++++ Given records ++++

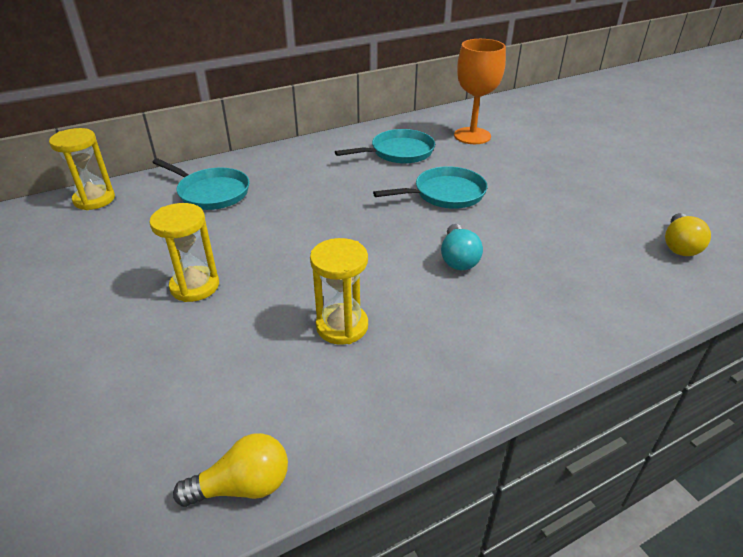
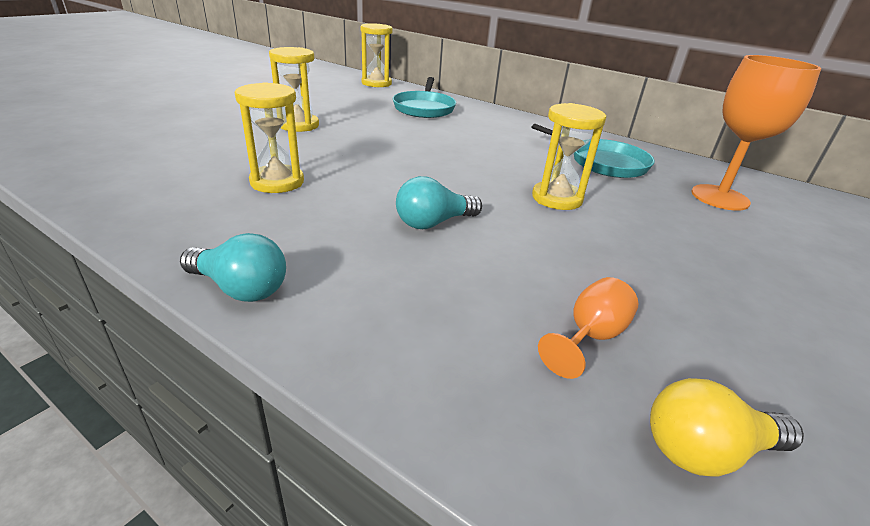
camera: 60 degrees right, 5 degrees down
(243, 486) = (77, 178): yellow light bulb -> none
(445, 194) = (557, 198): turquoise pan -> yellow hourglass
(518, 372) = (240, 288): none -> turquoise light bulb
(601, 244) = (589, 337): none -> orange goblet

++++

▸ What the exercise asks: What is needed is an exact copy of the records above, with no pictures in it.

▸ Your solution:
camera: 60 degrees right, 5 degrees down
(243, 486) = (77, 178): yellow light bulb -> none
(445, 194) = (557, 198): turquoise pan -> yellow hourglass
(518, 372) = (240, 288): none -> turquoise light bulb
(601, 244) = (589, 337): none -> orange goblet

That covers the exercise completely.